--- START ---

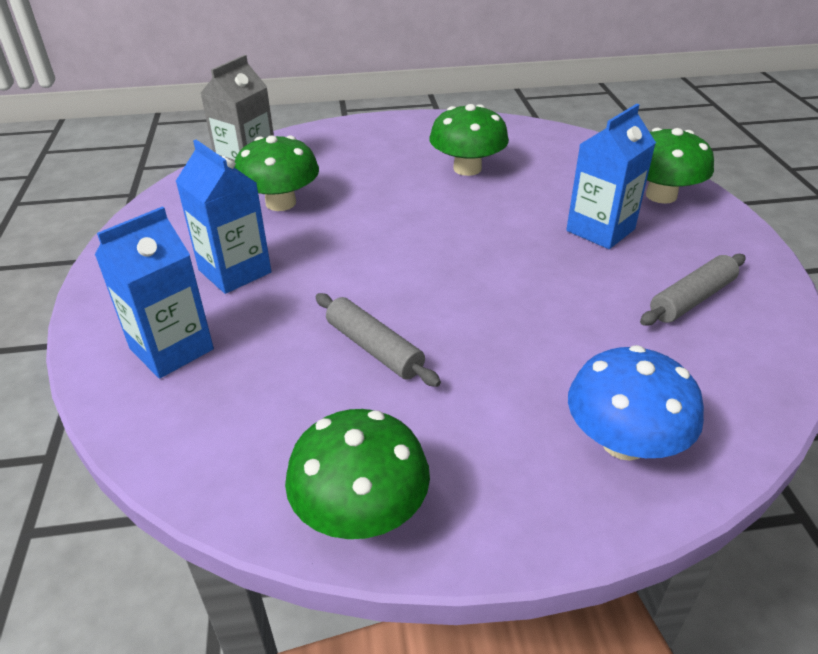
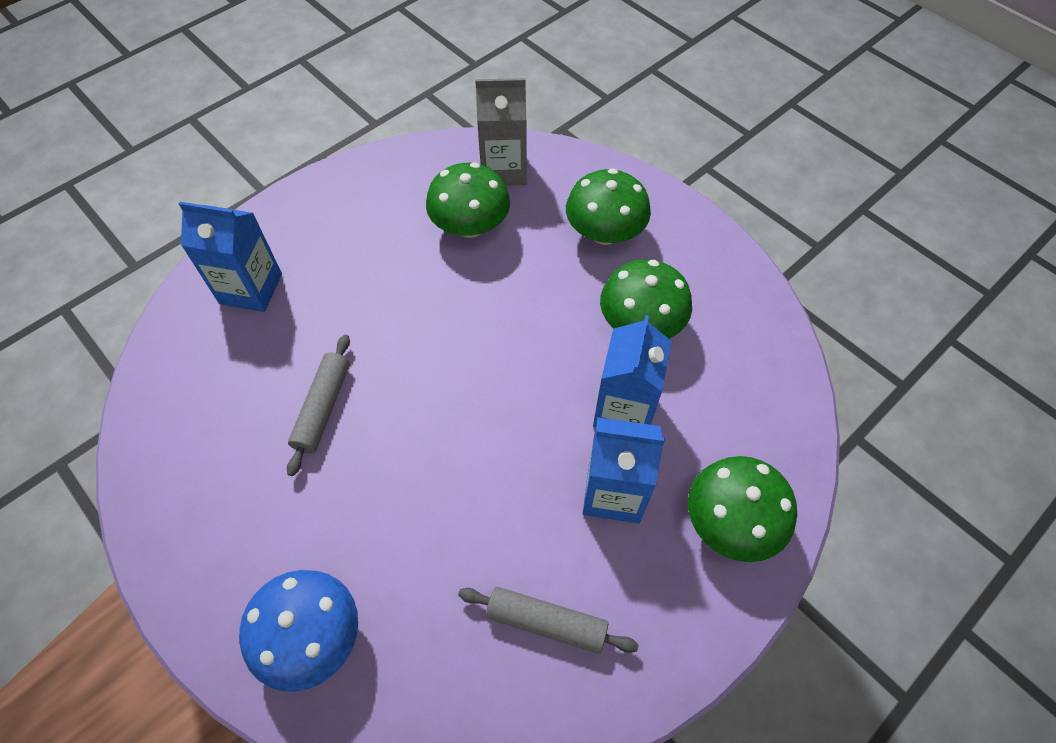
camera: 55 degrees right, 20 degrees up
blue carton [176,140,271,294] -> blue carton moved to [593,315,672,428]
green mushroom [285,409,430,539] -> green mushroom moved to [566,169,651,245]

--- END ---
--- START ---

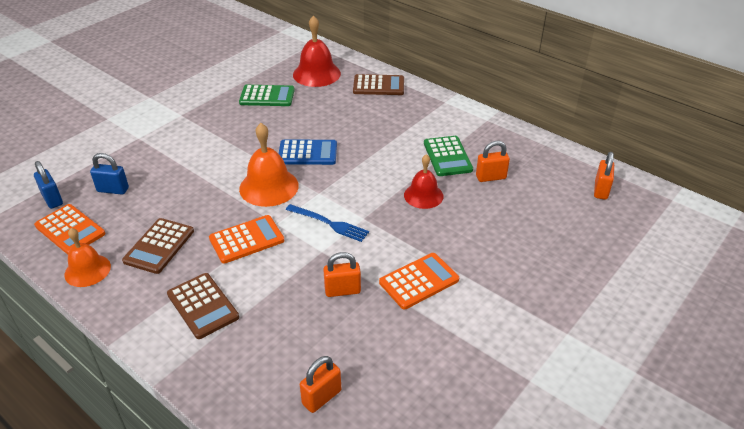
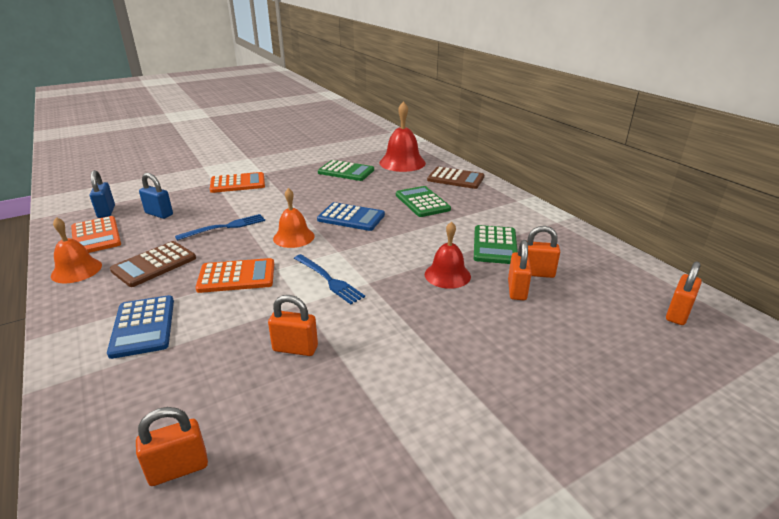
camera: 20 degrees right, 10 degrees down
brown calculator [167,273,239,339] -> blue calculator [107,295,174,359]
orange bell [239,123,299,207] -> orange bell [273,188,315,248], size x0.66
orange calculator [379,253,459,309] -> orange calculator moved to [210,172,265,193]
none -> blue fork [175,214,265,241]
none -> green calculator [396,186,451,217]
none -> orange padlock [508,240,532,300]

--- END ---

### [Task brief]
Where the listing above reaches the line that contains "orange calculator [379,253,459,309]", start retyping, and finish with the line that contains "none -> orange padlock [508,240,532,300]"; reproduce those lines exactly and no others.

### [Written response]
orange calculator [379,253,459,309] -> orange calculator moved to [210,172,265,193]
none -> blue fork [175,214,265,241]
none -> green calculator [396,186,451,217]
none -> orange padlock [508,240,532,300]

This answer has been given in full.